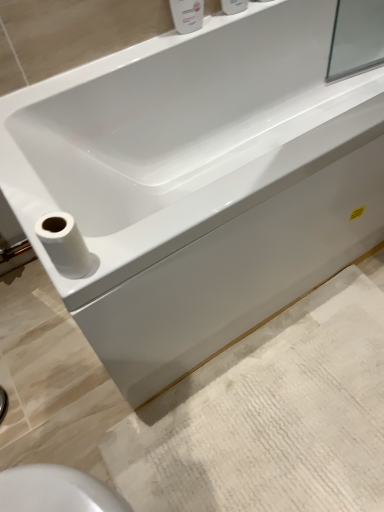
Question: Is white glossy soap dispenser at upper center, which is the 2th toiletry from right to left, inside or outside of white textured bath mat at lower right?

Choices:
 (A) outside
 (B) inside

Answer: (A)

Question: Considering the relative positions of white glossy soap dispenser at upper center, which is the 2th toiletry from right to left, and white textured bath mat at lower right in the image provided, is white glossy soap dispenser at upper center, which is the 2th toiletry from right to left, to the left or to the right of white textured bath mat at lower right?

Choices:
 (A) right
 (B) left

Answer: (B)

Question: Based on their relative distances, which object is farther from the white glossy soap dispenser at upper center, the first toiletry when ordered from left to right?

Choices:
 (A) white textured bath mat at lower right
 (B) white glossy bottle at upper center, which appears as the 2th toiletry when viewed from the left
 (C) white matte toilet paper at lower left

Answer: (A)

Question: Which object is the closest to the white textured bath mat at lower right?

Choices:
 (A) white matte toilet paper at lower left
 (B) white glossy soap dispenser at upper center, the first toiletry when ordered from left to right
 (C) white glossy bottle at upper center, the 1th toiletry viewed from the right

Answer: (A)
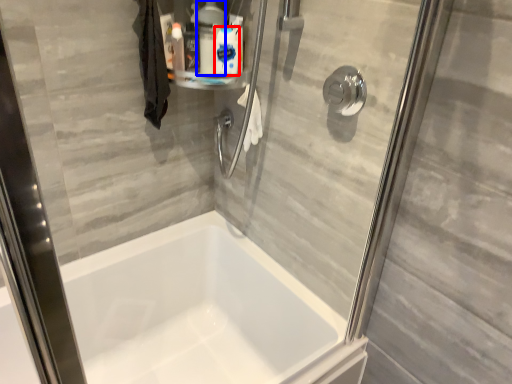
Question: Which object appears farthest to the camera in this image, cleaning product (highlighted by a red box) or cleaning product (highlighted by a blue box)?

Choices:
 (A) cleaning product
 (B) cleaning product

Answer: (A)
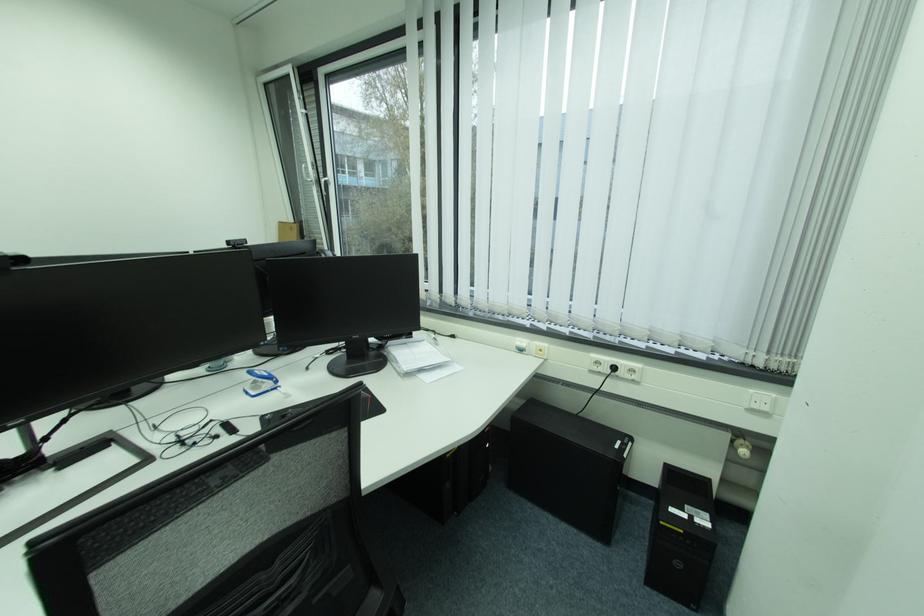
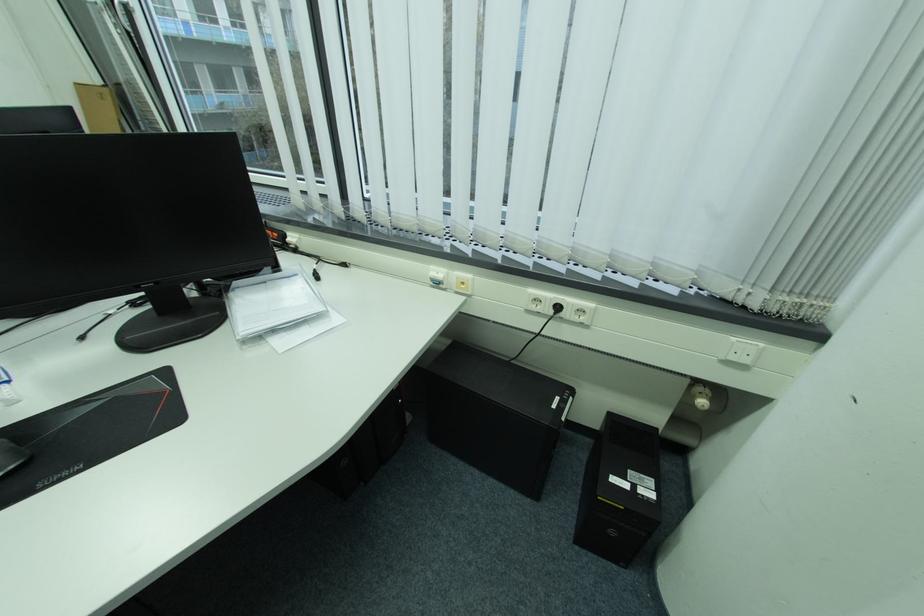
In a continuous first-person perspective shot, in which direction is the camera moving?

The movement direction of the cameraman is right, forward.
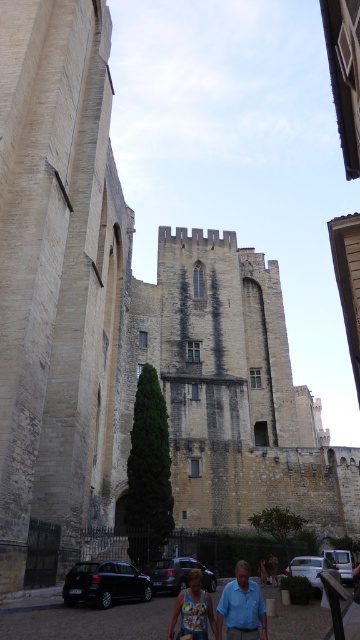
Is printed fabric tank top at lower center to the right of blue denim jeans at lower center from the viewer's perspective?

In fact, printed fabric tank top at lower center is to the left of blue denim jeans at lower center.

Where is `printed fabric tank top at lower center`? This screenshot has height=640, width=360. printed fabric tank top at lower center is located at coordinates (192, 611).

Does blue cotton shirt at lower center appear on the right side of printed fabric tank top at lower center?

Indeed, blue cotton shirt at lower center is positioned on the right side of printed fabric tank top at lower center.

What do you see at coordinates (241, 608) in the screenshot? I see `blue cotton shirt at lower center` at bounding box center [241, 608].

This screenshot has width=360, height=640. I want to click on blue cotton shirt at lower center, so click(x=241, y=608).

Locate an element on the screen. The image size is (360, 640). blue cotton shirt at lower center is located at coordinates (241, 608).

How distant is blue cotton shirt at lower center from blue denim jeans at lower center?

They are 12.74 meters apart.

Who is more forward, (254, 624) or (262, 572)?

Point (254, 624) is in front.

Identify the location of blue cotton shirt at lower center. The image size is (360, 640). (241, 608).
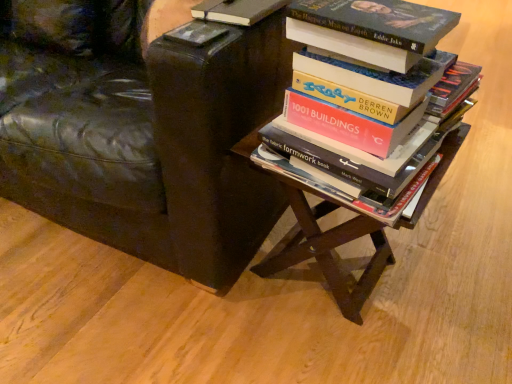
Question: Relative to hardcover book at upper left, which is the 1th book in top-to-bottom order, is wooden table at center in front or behind?

Choices:
 (A) behind
 (B) front

Answer: (B)

Question: Would you say wooden table at center is inside or outside hardcover book at upper left, which is the 1th book in top-to-bottom order?

Choices:
 (A) outside
 (B) inside

Answer: (A)

Question: Based on their relative distances, which object is farther from the hardcover book at center, the first book from the bottom?

Choices:
 (A) wooden table at center
 (B) black leather chair at upper left
 (C) hardcover book at upper left, which is the 1th book in top-to-bottom order

Answer: (B)

Question: Which of these objects is positioned closest to the wooden table at center?

Choices:
 (A) black leather chair at upper left
 (B) hardcover book at upper left, which is the 1th book in top-to-bottom order
 (C) hardcover book at center, the first book from the bottom

Answer: (C)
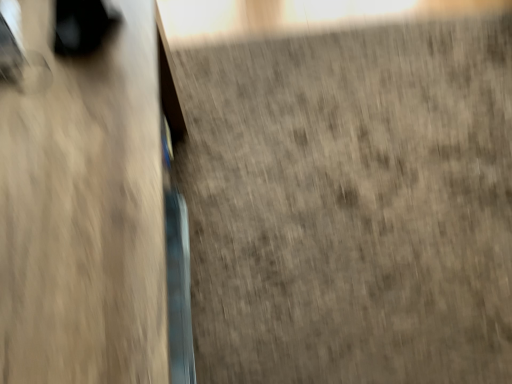
Describe the element at coordinates (90, 197) in the screenshot. Image resolution: width=512 pixels, height=384 pixels. I see `wooden table at left` at that location.

Identify the location of wooden table at left. This screenshot has width=512, height=384. (90, 197).

What is the approximate width of wooden table at left?

It is 21.53 inches.

Locate an element on the screen. Image resolution: width=512 pixels, height=384 pixels. wooden table at left is located at coordinates (90, 197).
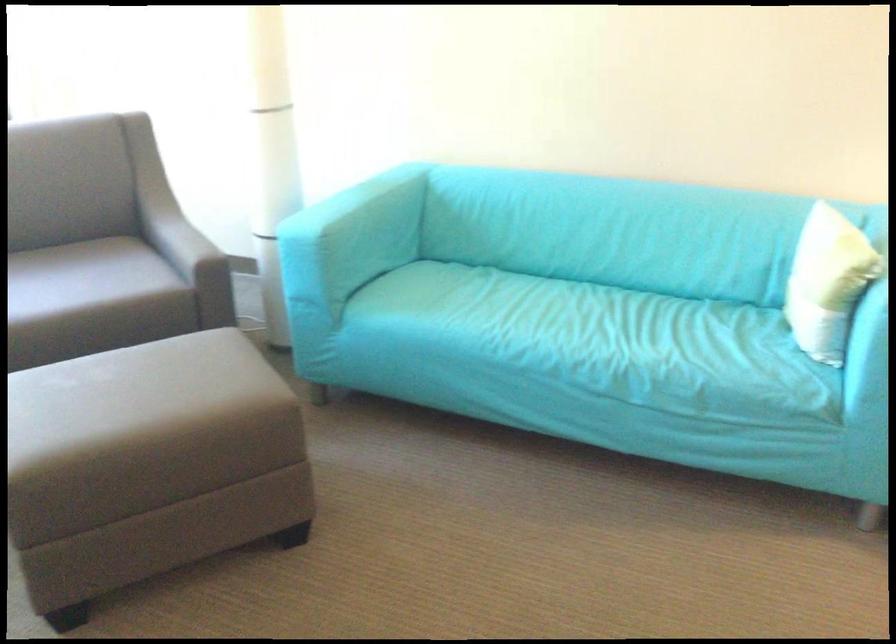
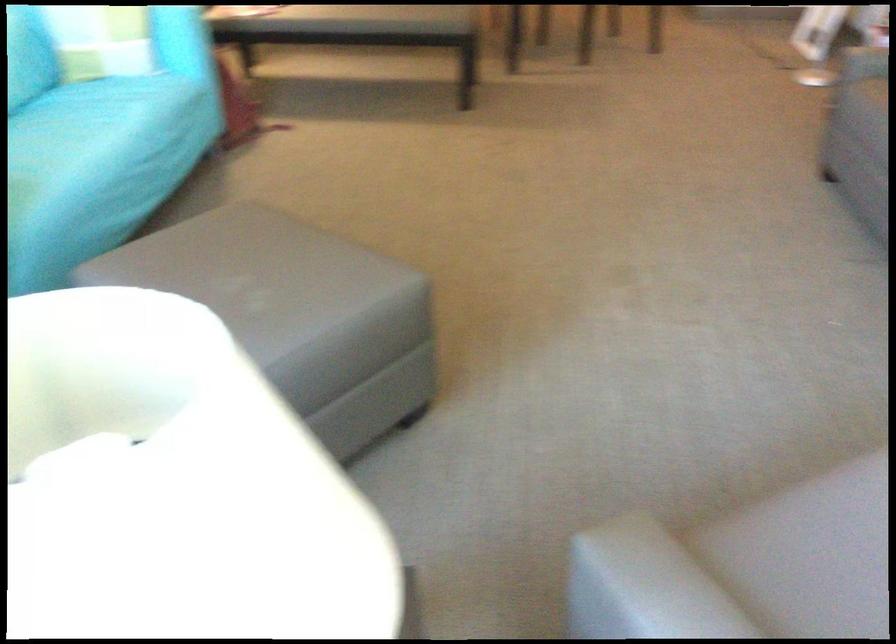
In the second image, find the point that corresponds to (x=754, y=272) in the first image.

(101, 29)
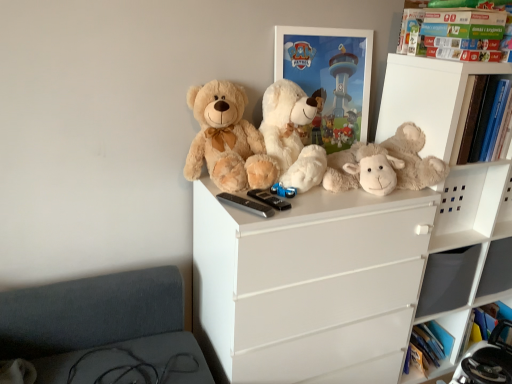
Question: From their relative heights in the image, would you say green cardboard book at upper right is taller or shorter than white glossy picture frame at upper center?

Choices:
 (A) tall
 (B) short

Answer: (B)

Question: Is green cardboard book at upper right bigger or smaller than white glossy picture frame at upper center?

Choices:
 (A) big
 (B) small

Answer: (B)

Question: Considering the real-world distances, which object is farthest from the white matte shelf at upper right?

Choices:
 (A) fluffy beige teddy bear at upper center, which appears as the first teddy bear when viewed from the left
 (B) fluffy white teddy bear at upper center, the 2th teddy bear positioned from the right
 (C) green cardboard book at upper right
 (D) white glossy picture frame at upper center
 (E) fluffy beige teddy bear at center, marked as the 3th teddy bear in a left-to-right arrangement

Answer: (A)

Question: Which object is the closest to the fluffy beige teddy bear at upper center, the 3th teddy bear from the right?

Choices:
 (A) fluffy white teddy bear at upper center, the 2th teddy bear positioned from the right
 (B) white matte shelf at upper right
 (C) fluffy beige teddy bear at center, marked as the 3th teddy bear in a left-to-right arrangement
 (D) green cardboard book at upper right
 (E) white glossy picture frame at upper center

Answer: (A)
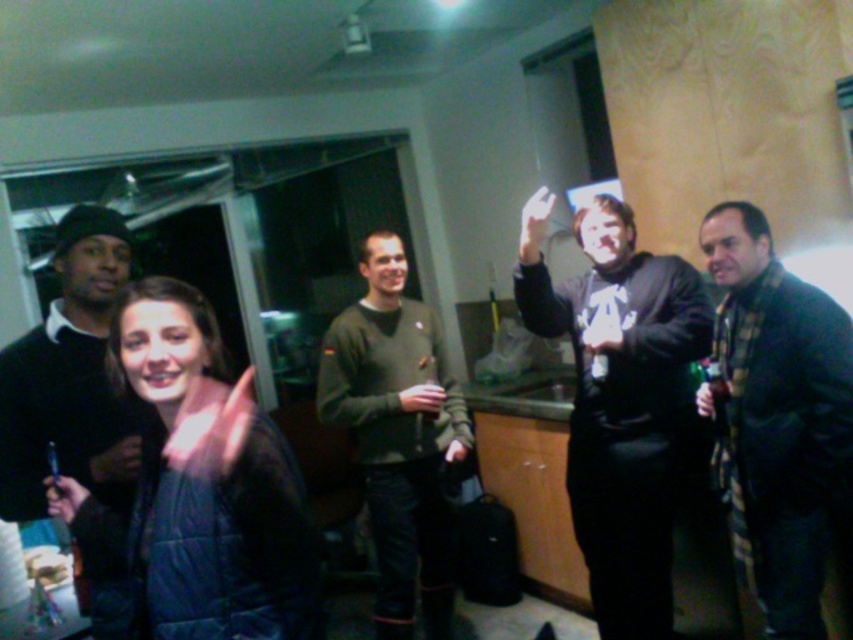
Question: Considering the relative positions of dark blue puffer jacket at center and black matte hoodie at center in the image provided, where is dark blue puffer jacket at center located with respect to black matte hoodie at center?

Choices:
 (A) below
 (B) above

Answer: (A)

Question: Which point appears closest to the camera in this image?

Choices:
 (A) (718, 468)
 (B) (614, 376)
 (C) (27, 368)

Answer: (C)

Question: Among these objects, which one is farthest from the camera?

Choices:
 (A) matte black sweater at left
 (B) black matte hoodie at center
 (C) dark blue puffer jacket at center

Answer: (B)

Question: Is flannel shirt at right positioned in front of matte black sweater at left?

Choices:
 (A) yes
 (B) no

Answer: (B)

Question: Is black matte hoodie at center bigger than flannel shirt at right?

Choices:
 (A) yes
 (B) no

Answer: (A)

Question: Which point is closer to the camera taking this photo?

Choices:
 (A) (820, 612)
 (B) (418, 445)
 (C) (73, 244)

Answer: (C)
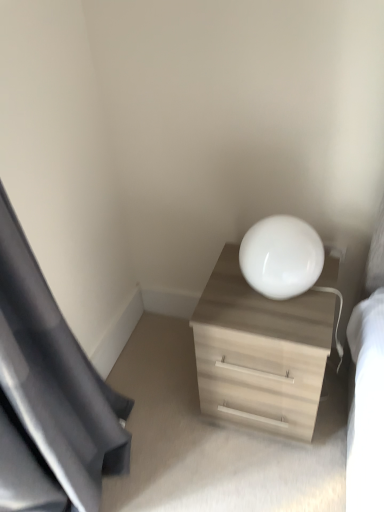
Question: From the image's perspective, is light wood dresser at center over black fabric curtain at left?

Choices:
 (A) no
 (B) yes

Answer: (A)

Question: Does light wood dresser at center have a greater width compared to black fabric curtain at left?

Choices:
 (A) no
 (B) yes

Answer: (B)

Question: Is black fabric curtain at left a part of light wood dresser at center?

Choices:
 (A) no
 (B) yes

Answer: (A)

Question: Is light wood dresser at center smaller than black fabric curtain at left?

Choices:
 (A) yes
 (B) no

Answer: (A)

Question: Is light wood dresser at center to the left of black fabric curtain at left from the viewer's perspective?

Choices:
 (A) yes
 (B) no

Answer: (B)

Question: Is white glossy lampshade at upper right inside the boundaries of light wood dresser at center, or outside?

Choices:
 (A) inside
 (B) outside

Answer: (B)

Question: In the image, is white glossy lampshade at upper right positioned in front of or behind light wood dresser at center?

Choices:
 (A) front
 (B) behind

Answer: (A)

Question: From their relative heights in the image, would you say white glossy lampshade at upper right is taller or shorter than light wood dresser at center?

Choices:
 (A) tall
 (B) short

Answer: (B)

Question: Is point (241, 246) positioned closer to the camera than point (314, 323)?

Choices:
 (A) closer
 (B) farther

Answer: (B)

Question: Looking at the image, does black fabric curtain at left seem bigger or smaller compared to white glossy lampshade at upper right?

Choices:
 (A) big
 (B) small

Answer: (A)

Question: Considering the positions of point (8, 377) and point (322, 246), is point (8, 377) closer or farther from the camera than point (322, 246)?

Choices:
 (A) farther
 (B) closer

Answer: (B)

Question: From a real-world perspective, is black fabric curtain at left above or below white glossy lampshade at upper right?

Choices:
 (A) below
 (B) above

Answer: (B)

Question: Considering the positions of black fabric curtain at left and white glossy lampshade at upper right in the image, is black fabric curtain at left taller or shorter than white glossy lampshade at upper right?

Choices:
 (A) short
 (B) tall

Answer: (B)

Question: Is point (241, 280) positioned closer to the camera than point (84, 494)?

Choices:
 (A) farther
 (B) closer

Answer: (A)

Question: From the image's perspective, is light wood dresser at center positioned above or below black fabric curtain at left?

Choices:
 (A) below
 (B) above

Answer: (A)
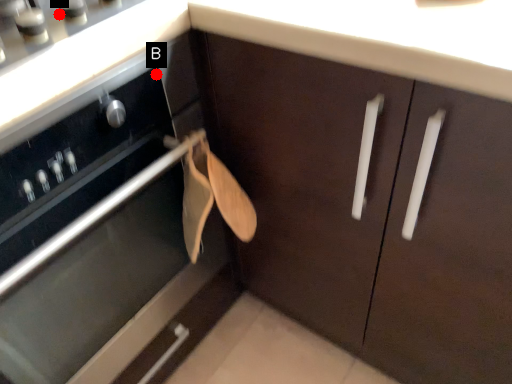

- - -

▶ [Problem]:
Write out everything from the line containing "How distant is" down to the line containing "Describe the element" in the listing above, both of those lines included, keeping each line as it is. Omit the pictures from your answer.

▶ [Exercise solution]:
How distant is blue cotton shirt at lower center from blue denim jeans at lower center?

They are 12.74 meters apart.

Who is more forward, (254, 624) or (262, 572)?

Point (254, 624) is in front.

Identify the location of blue cotton shirt at lower center. The image size is (360, 640). (241, 608).
Question: Relative to hardcover book at upper left, which is the 1th book in top-to-bottom order, is wooden table at center in front or behind?

Choices:
 (A) behind
 (B) front

Answer: (B)

Question: Would you say wooden table at center is inside or outside hardcover book at upper left, which is the 1th book in top-to-bottom order?

Choices:
 (A) outside
 (B) inside

Answer: (A)

Question: Based on their relative distances, which object is farther from the hardcover book at center, the first book from the bottom?

Choices:
 (A) wooden table at center
 (B) black leather chair at upper left
 (C) hardcover book at upper left, which is the 1th book in top-to-bottom order

Answer: (B)

Question: Which of these objects is positioned closest to the wooden table at center?

Choices:
 (A) black leather chair at upper left
 (B) hardcover book at upper left, which is the 1th book in top-to-bottom order
 (C) hardcover book at center, the first book from the bottom

Answer: (C)
Describe the element at coordinates (90, 197) in the screenshot. Image resolution: width=512 pixels, height=384 pixels. I see `wooden table at left` at that location.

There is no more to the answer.